- What the task requires -
Copy each line of the material below that includes the string "moved".

=====

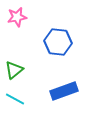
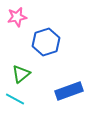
blue hexagon: moved 12 px left; rotated 24 degrees counterclockwise
green triangle: moved 7 px right, 4 px down
blue rectangle: moved 5 px right
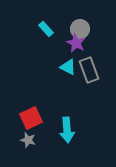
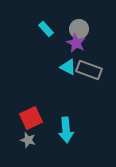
gray circle: moved 1 px left
gray rectangle: rotated 50 degrees counterclockwise
cyan arrow: moved 1 px left
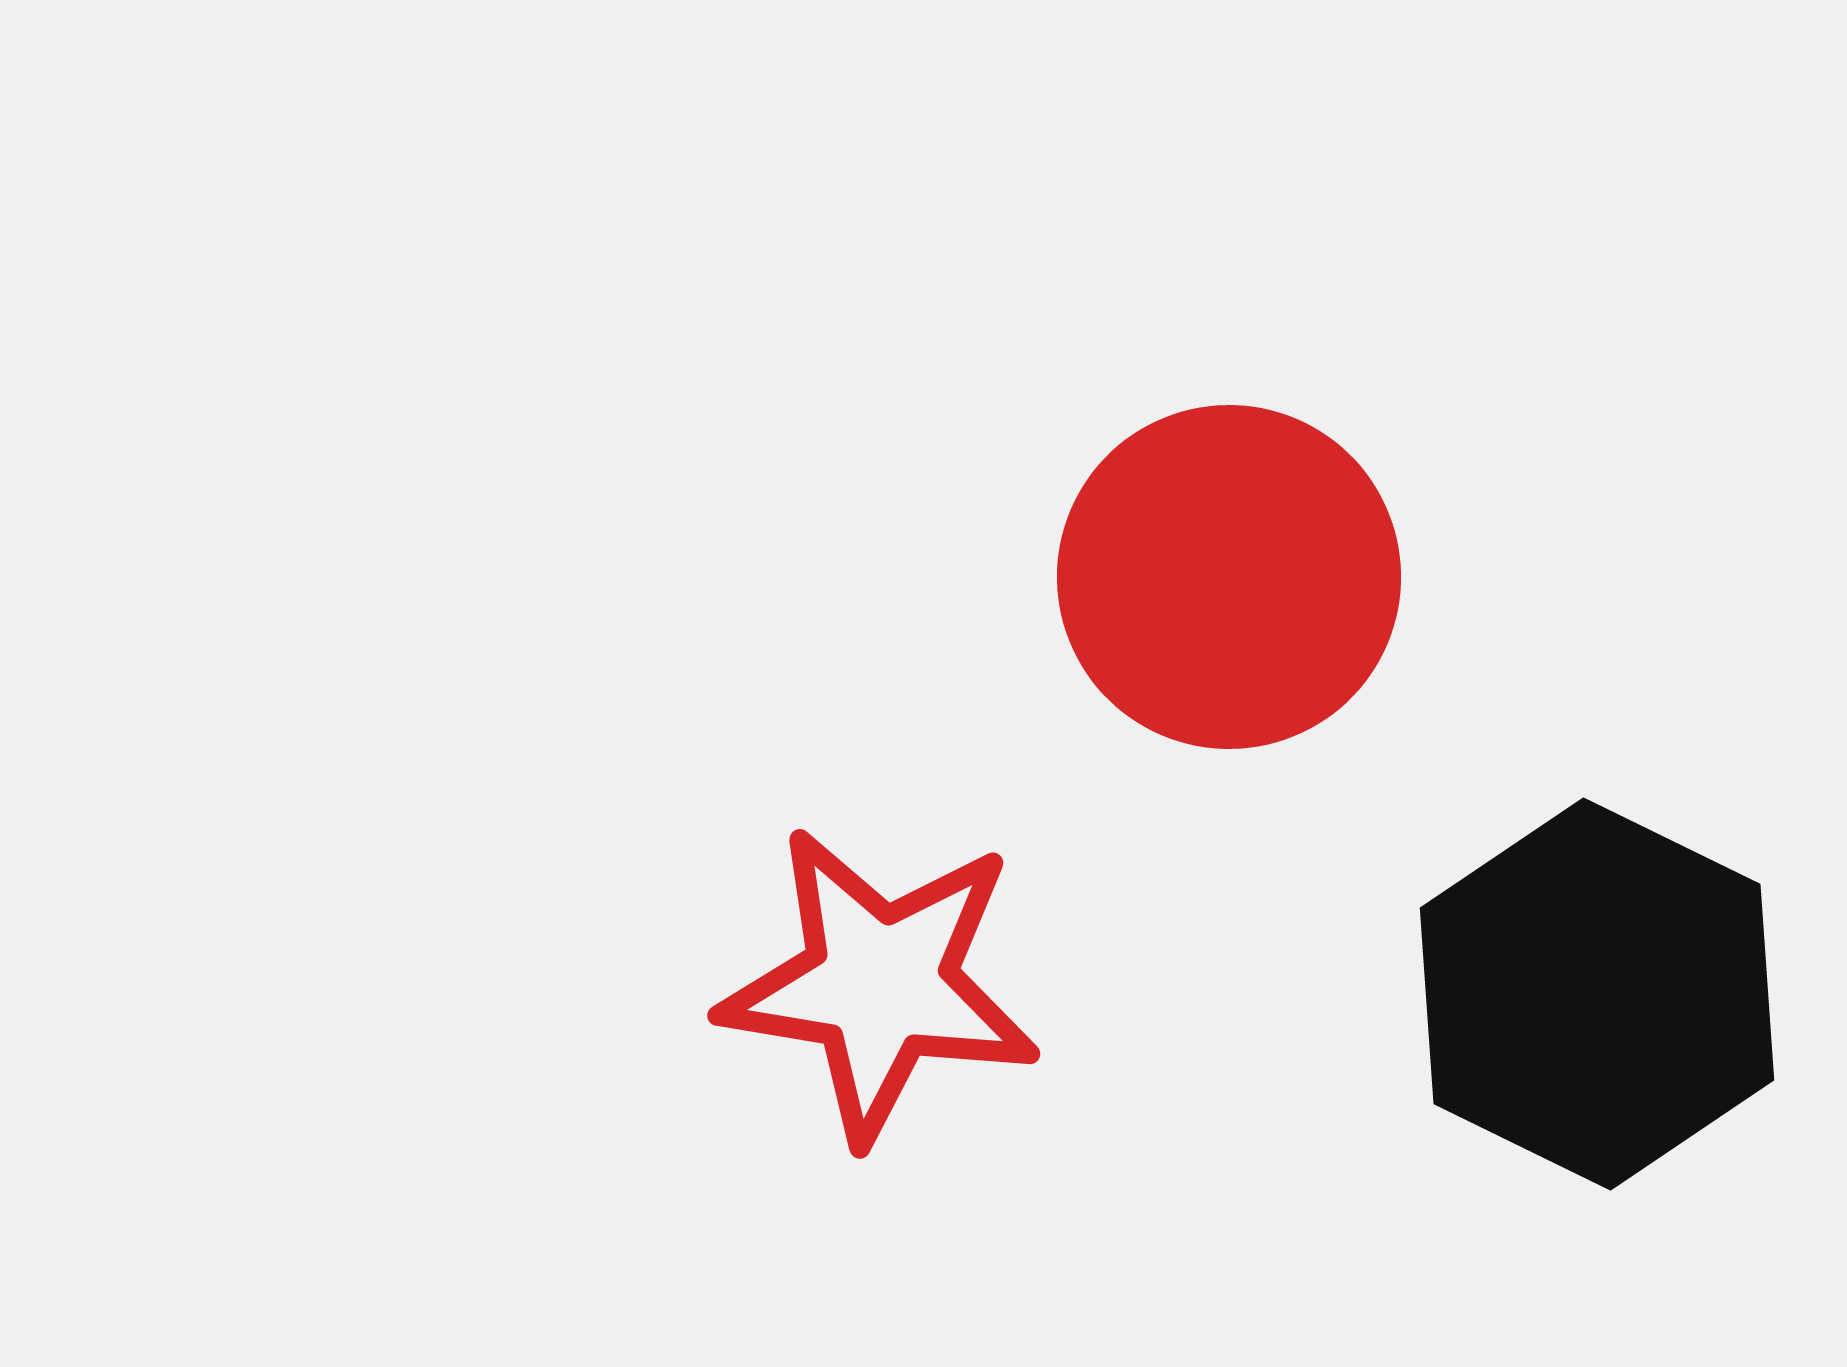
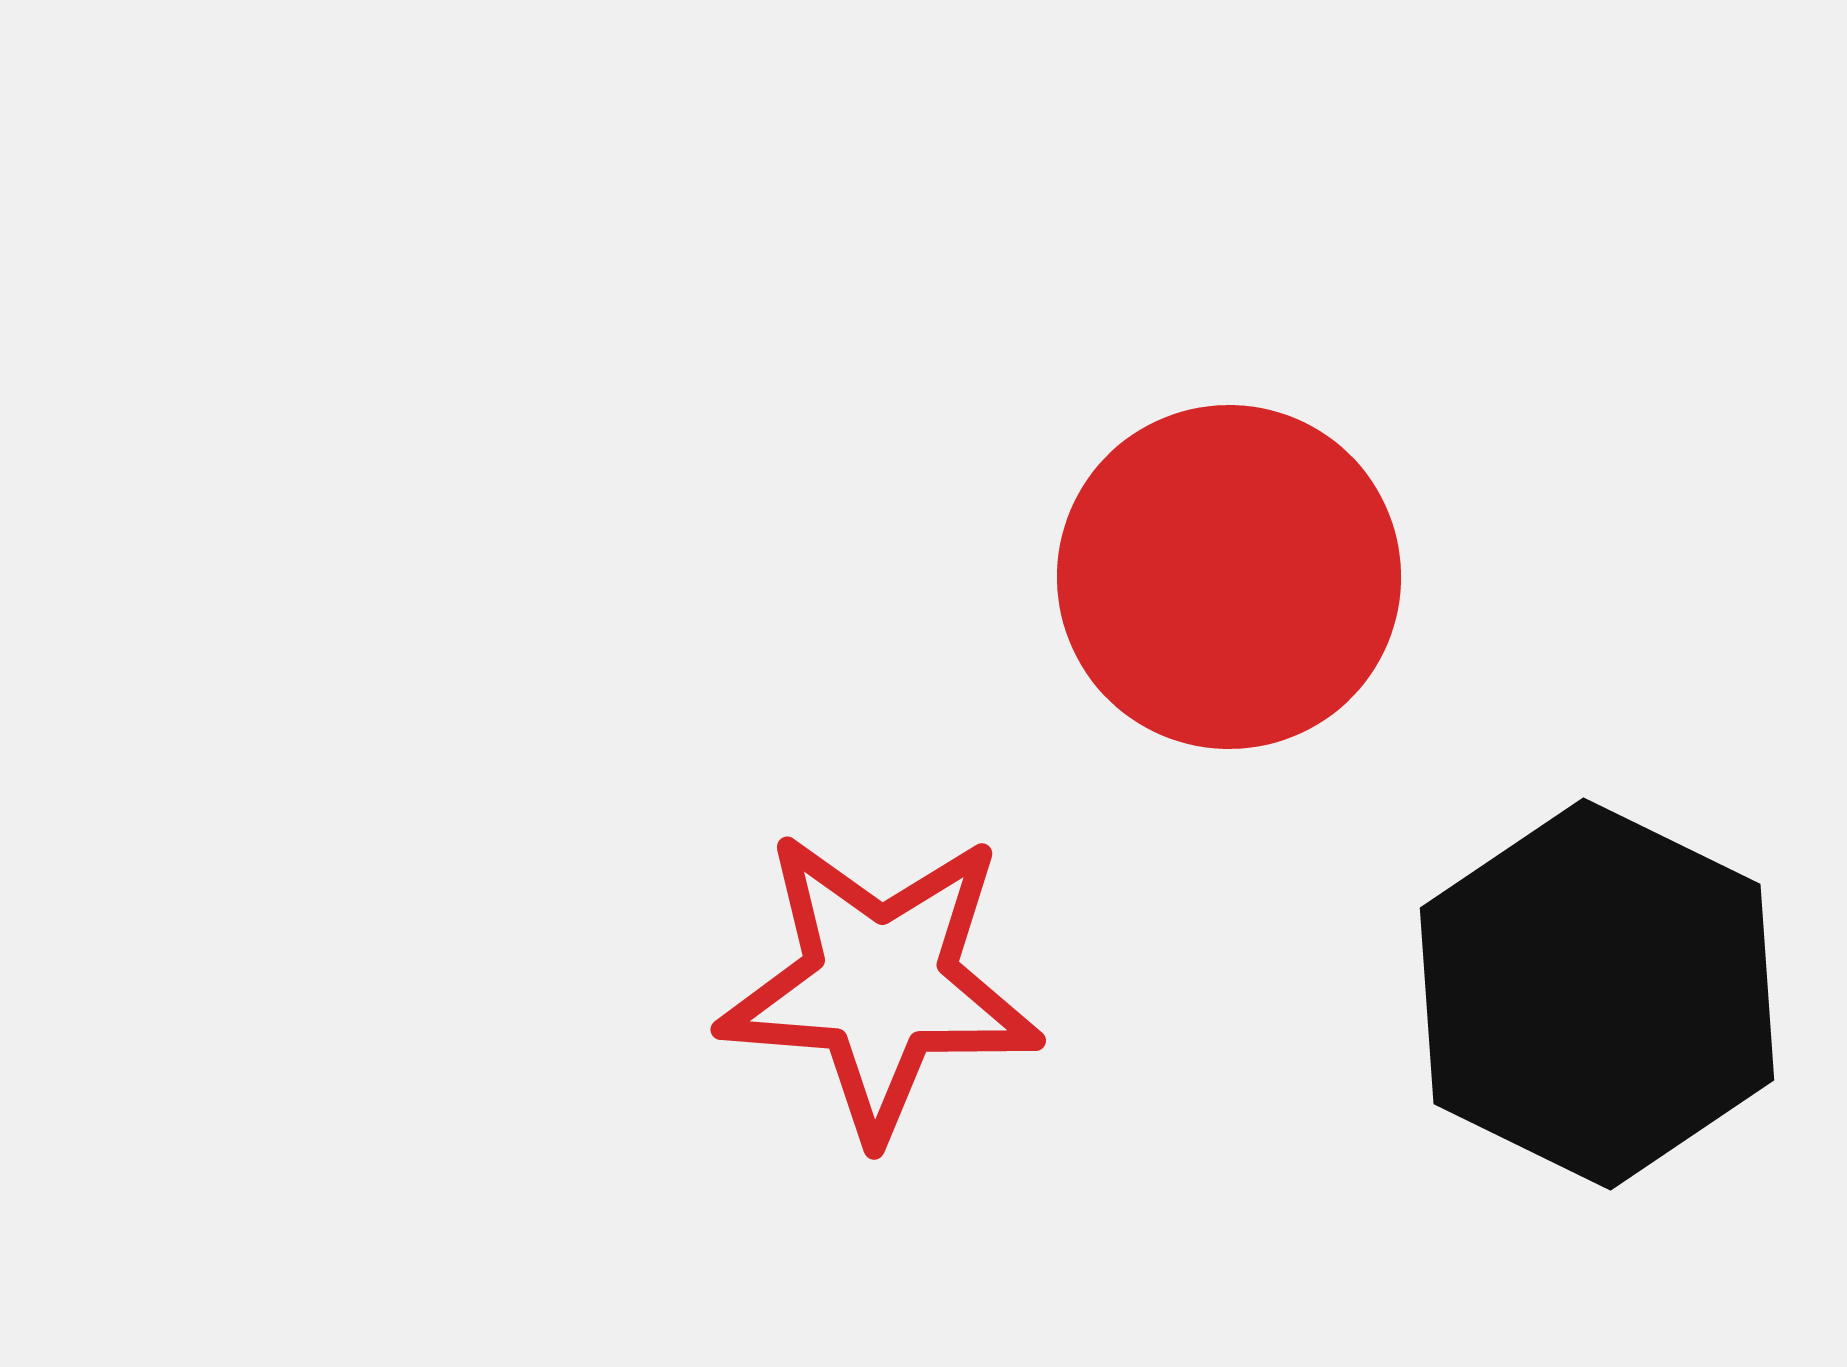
red star: rotated 5 degrees counterclockwise
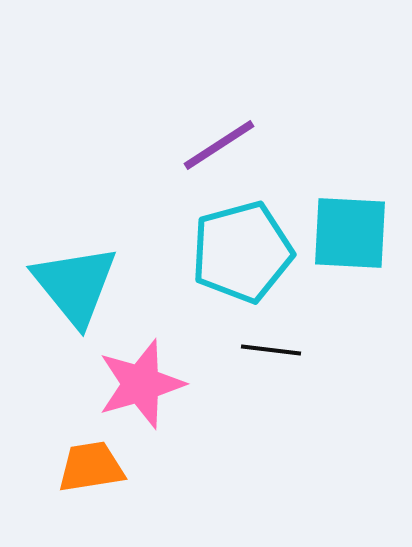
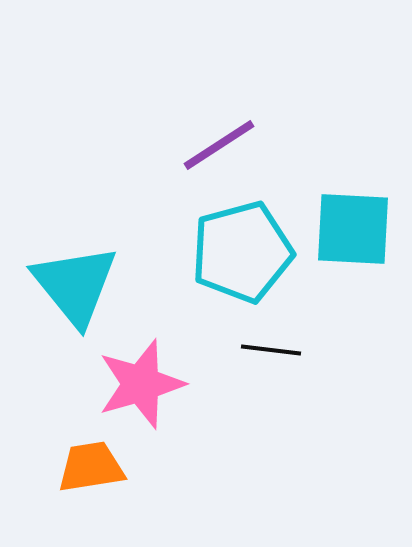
cyan square: moved 3 px right, 4 px up
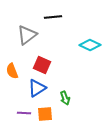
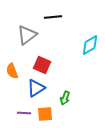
cyan diamond: rotated 55 degrees counterclockwise
blue triangle: moved 1 px left
green arrow: rotated 40 degrees clockwise
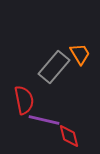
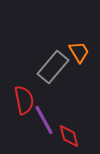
orange trapezoid: moved 1 px left, 2 px up
gray rectangle: moved 1 px left
purple line: rotated 48 degrees clockwise
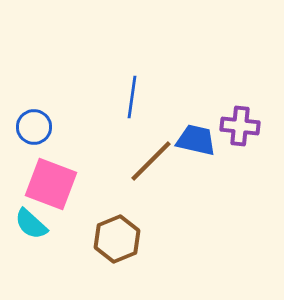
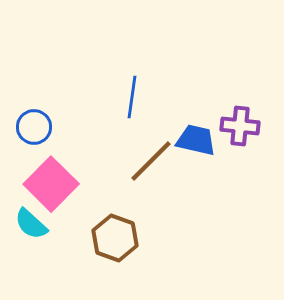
pink square: rotated 24 degrees clockwise
brown hexagon: moved 2 px left, 1 px up; rotated 18 degrees counterclockwise
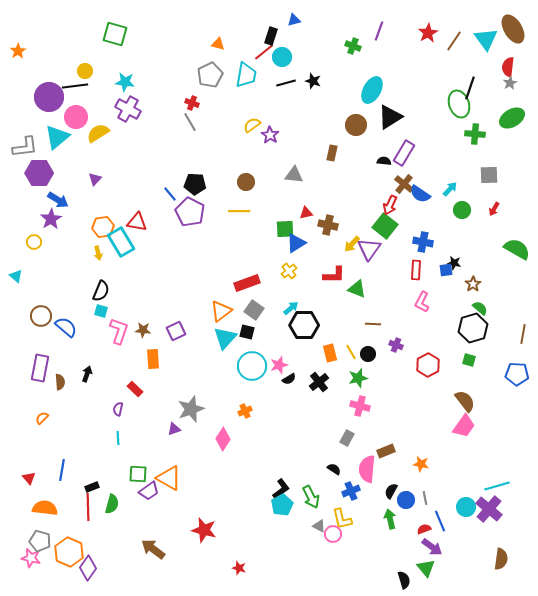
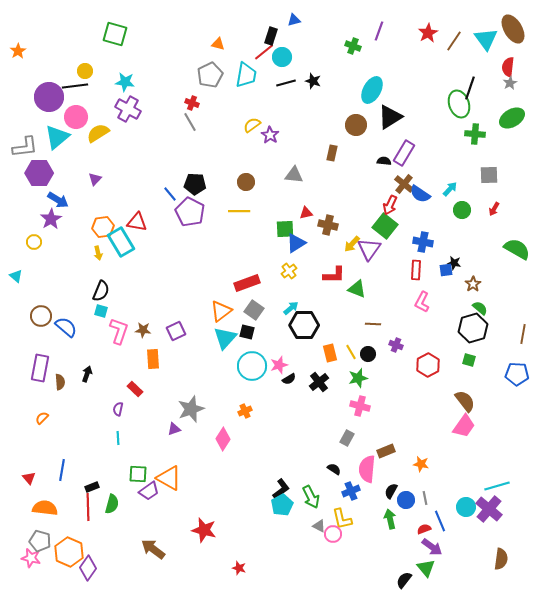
black semicircle at (404, 580): rotated 126 degrees counterclockwise
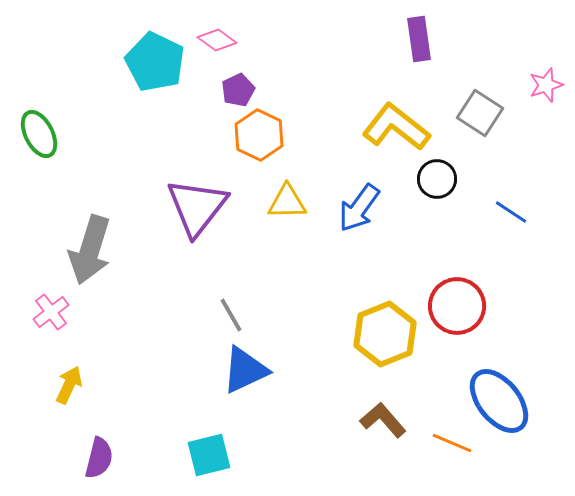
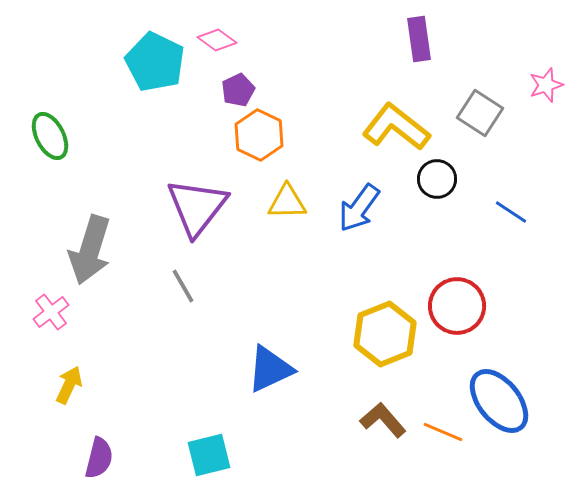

=====

- Solved exercise -
blue hexagon: moved 12 px left; rotated 24 degrees counterclockwise
green triangle: moved 7 px right, 4 px down
blue rectangle: moved 5 px right
gray circle: moved 1 px left
cyan arrow: moved 1 px left
cyan square: moved 3 px right, 4 px up
blue triangle: moved 1 px left
orange trapezoid: moved 1 px left, 2 px up
gray rectangle: moved 1 px left
brown hexagon: moved 2 px left, 1 px up; rotated 18 degrees counterclockwise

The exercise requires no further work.